* WHAT IS EXPECTED: In the listing below, find each line with the string "screwdriver" and return it.

* PROVIDED RECORDS:
-------------------------

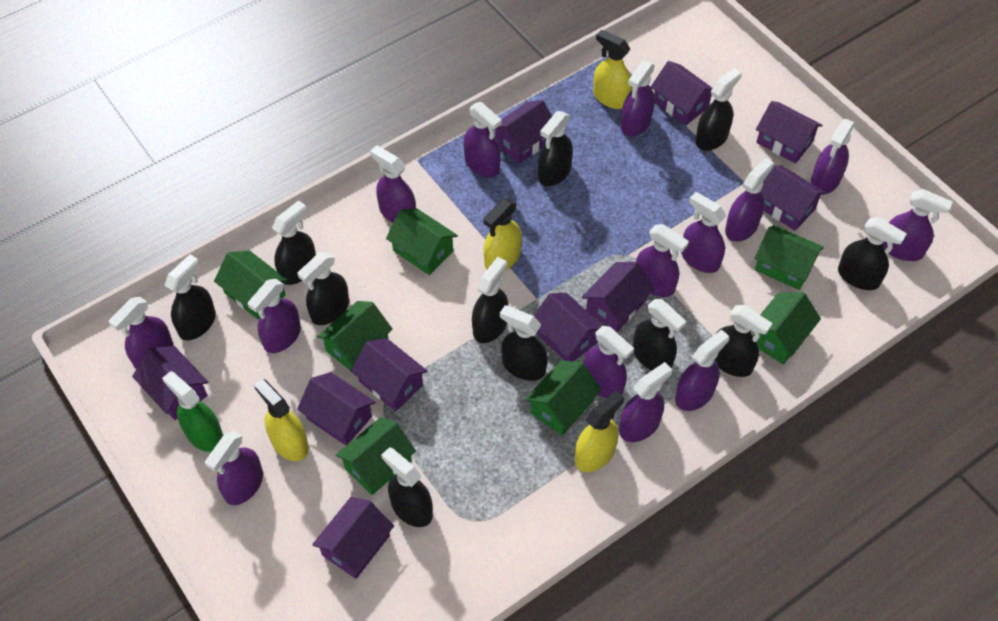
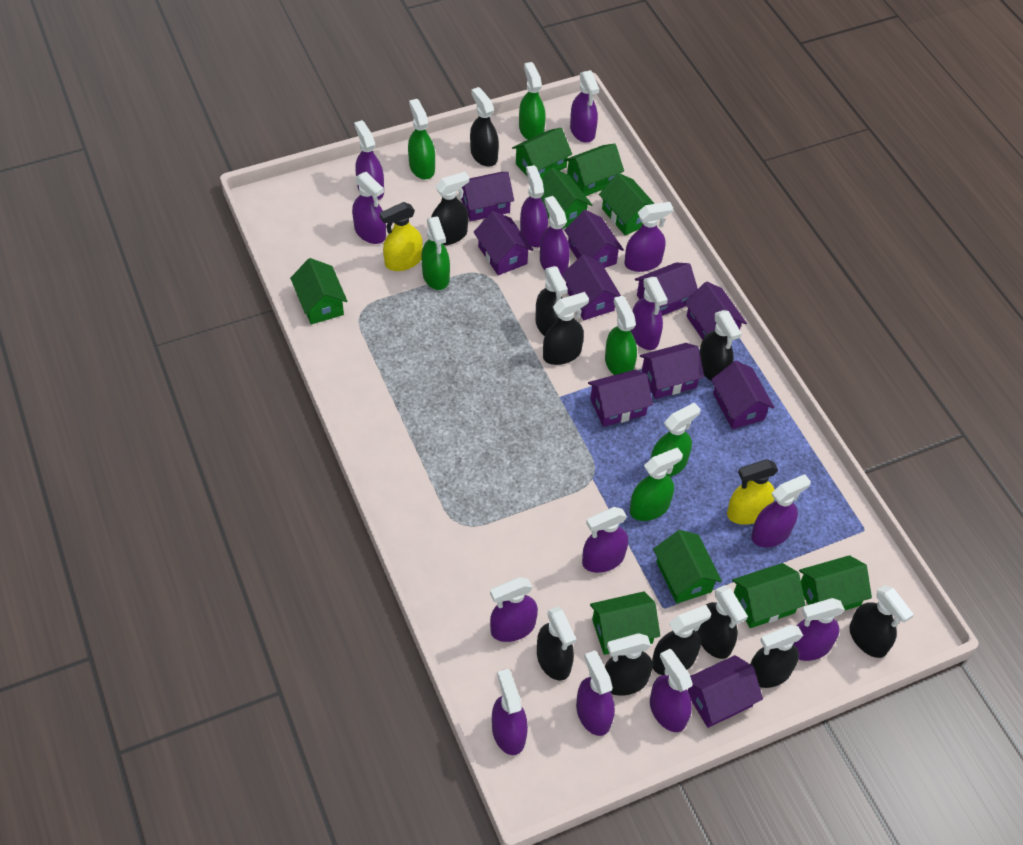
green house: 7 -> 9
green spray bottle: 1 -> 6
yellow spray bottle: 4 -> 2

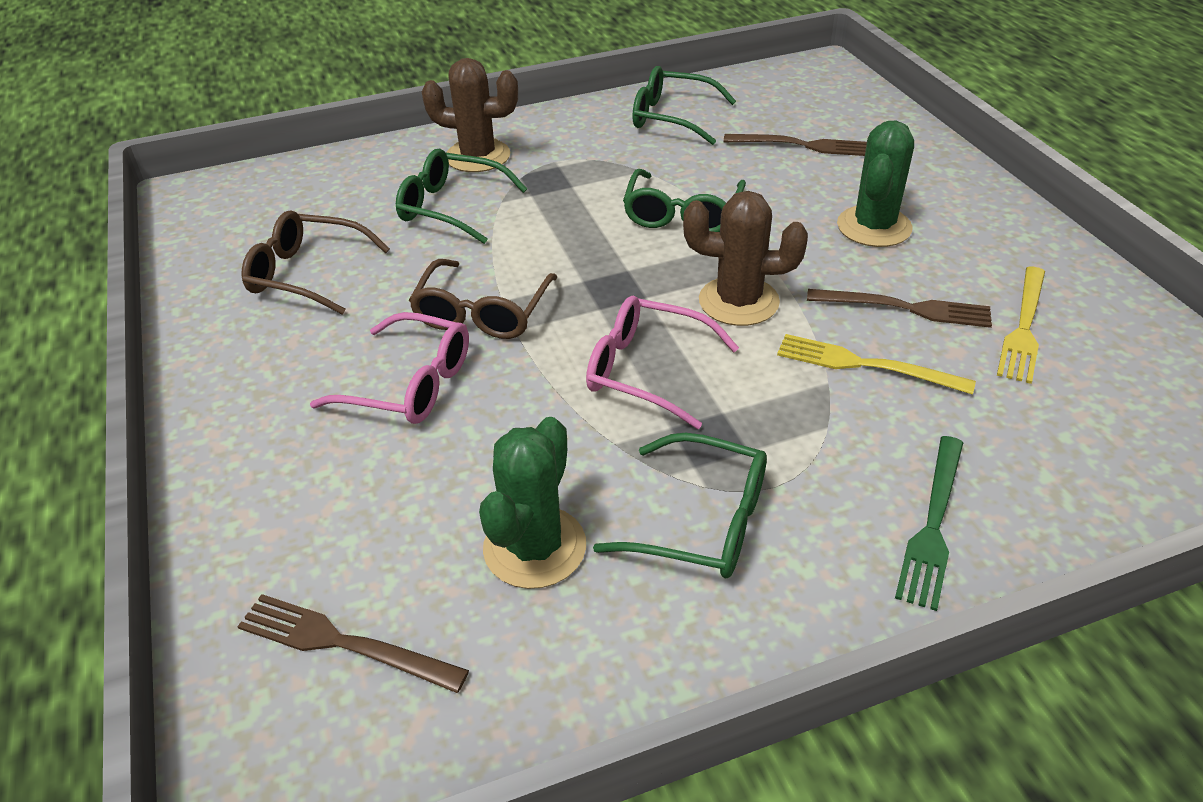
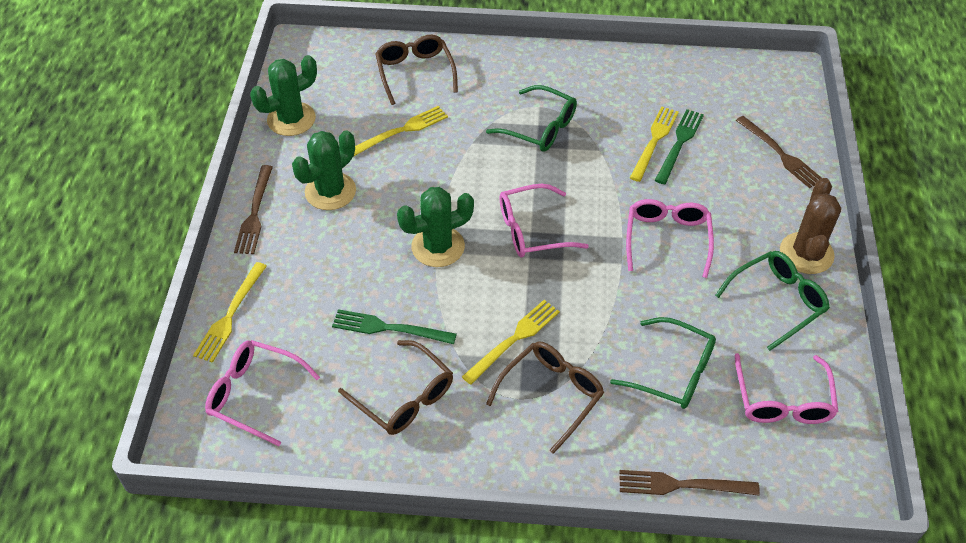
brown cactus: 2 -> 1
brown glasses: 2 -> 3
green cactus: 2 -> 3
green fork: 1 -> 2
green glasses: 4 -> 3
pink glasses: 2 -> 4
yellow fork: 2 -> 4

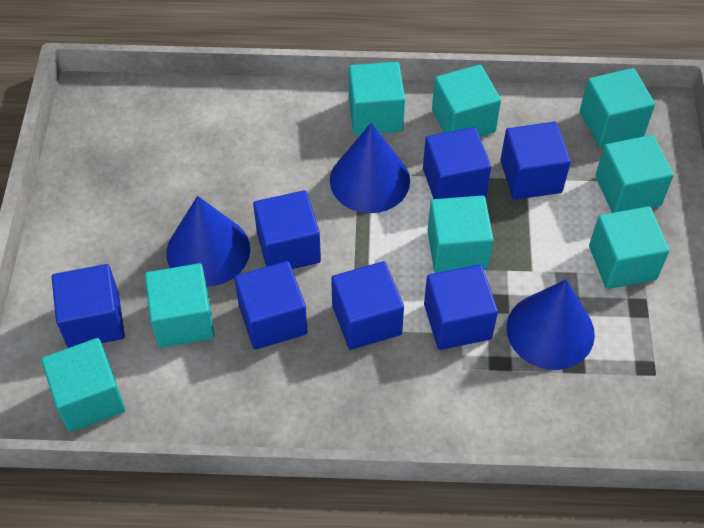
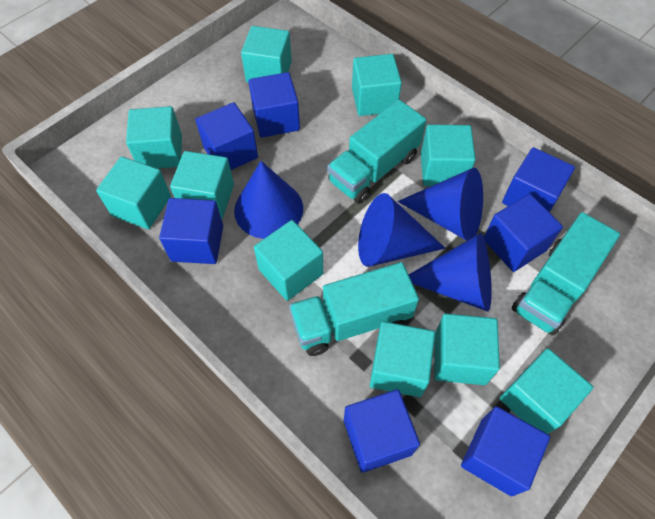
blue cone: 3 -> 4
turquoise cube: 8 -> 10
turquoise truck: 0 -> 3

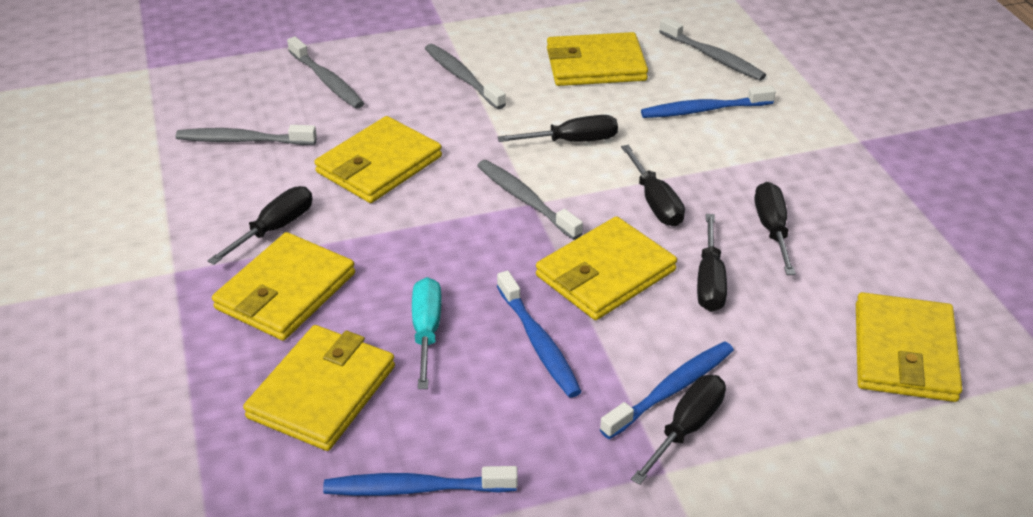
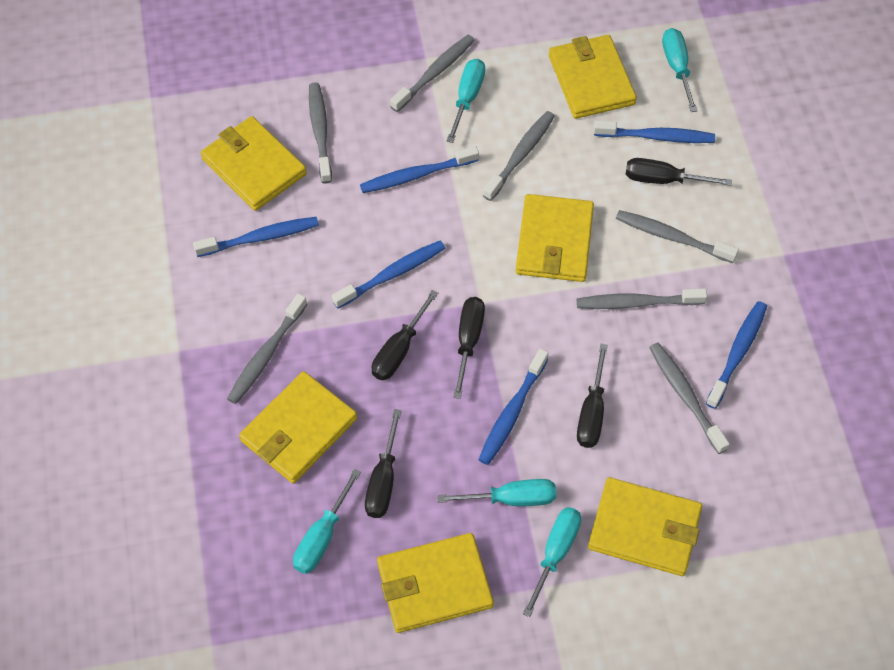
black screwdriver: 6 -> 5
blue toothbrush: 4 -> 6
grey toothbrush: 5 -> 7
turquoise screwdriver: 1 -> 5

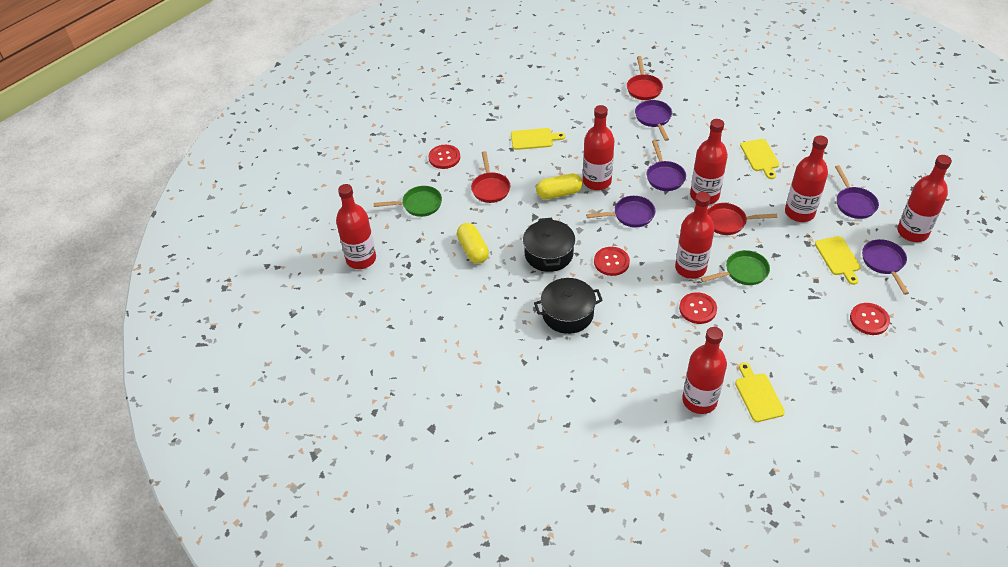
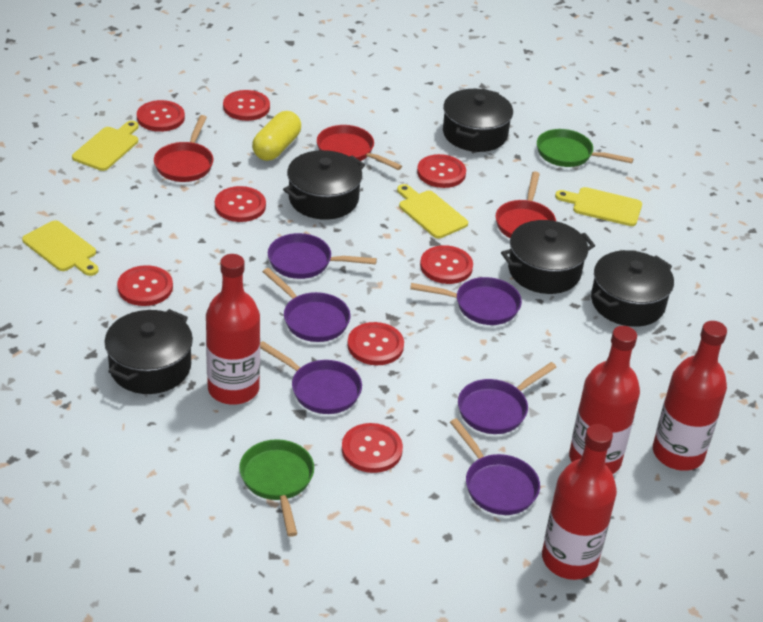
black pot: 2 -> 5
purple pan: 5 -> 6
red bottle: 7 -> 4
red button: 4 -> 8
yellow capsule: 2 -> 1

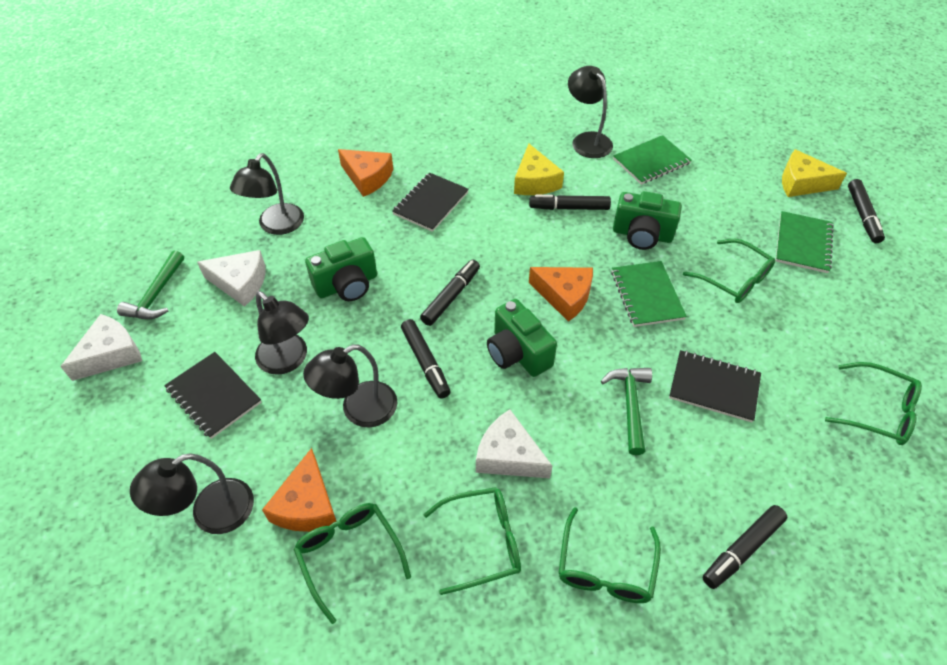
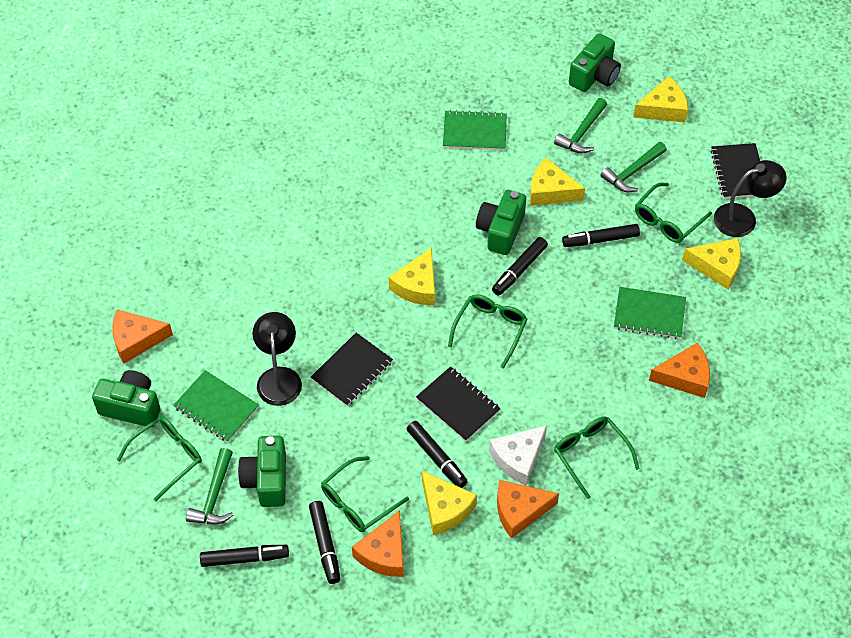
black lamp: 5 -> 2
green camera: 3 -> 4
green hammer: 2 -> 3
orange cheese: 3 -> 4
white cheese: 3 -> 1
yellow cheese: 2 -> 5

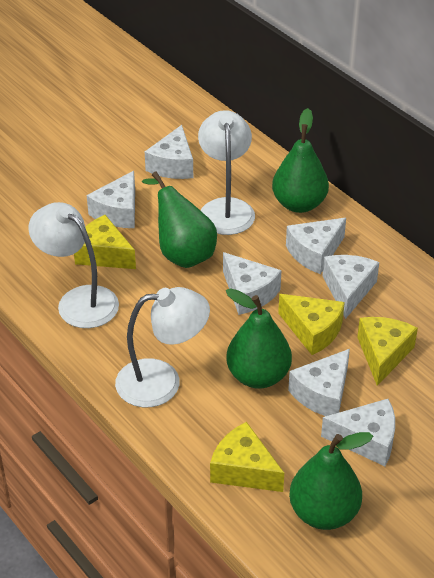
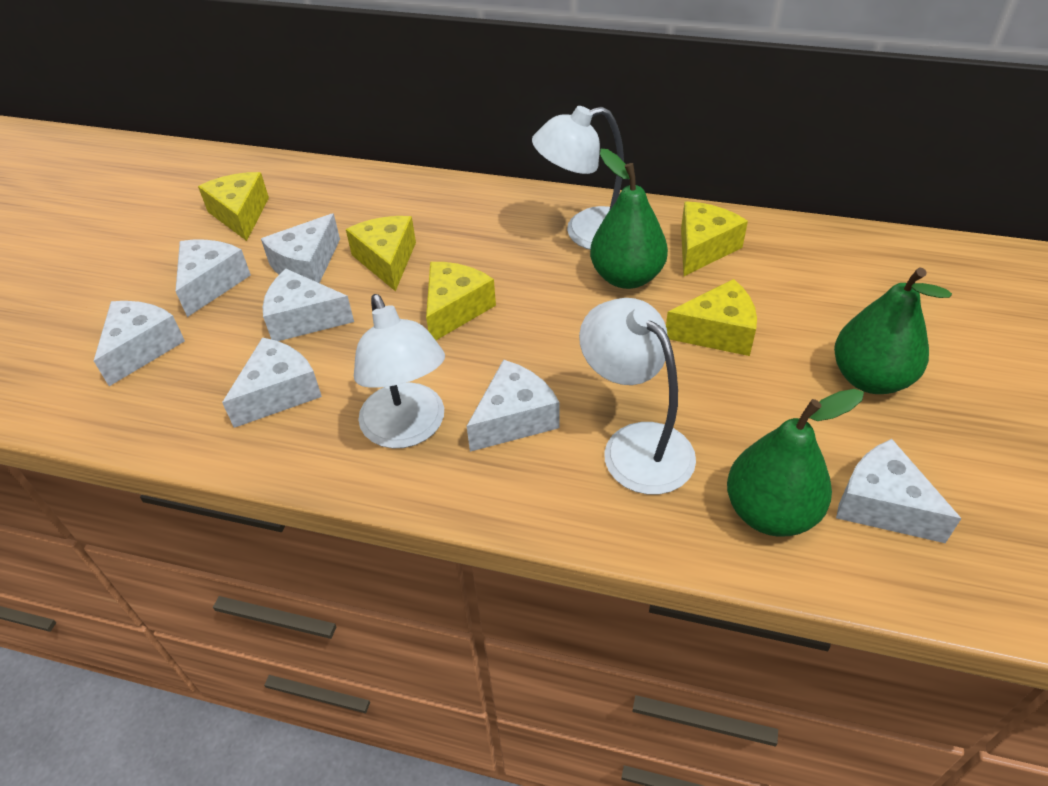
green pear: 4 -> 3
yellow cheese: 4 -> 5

-------------------------

* FINISHED TASK:
black screwdriver: 6 -> 5
turquoise screwdriver: 1 -> 5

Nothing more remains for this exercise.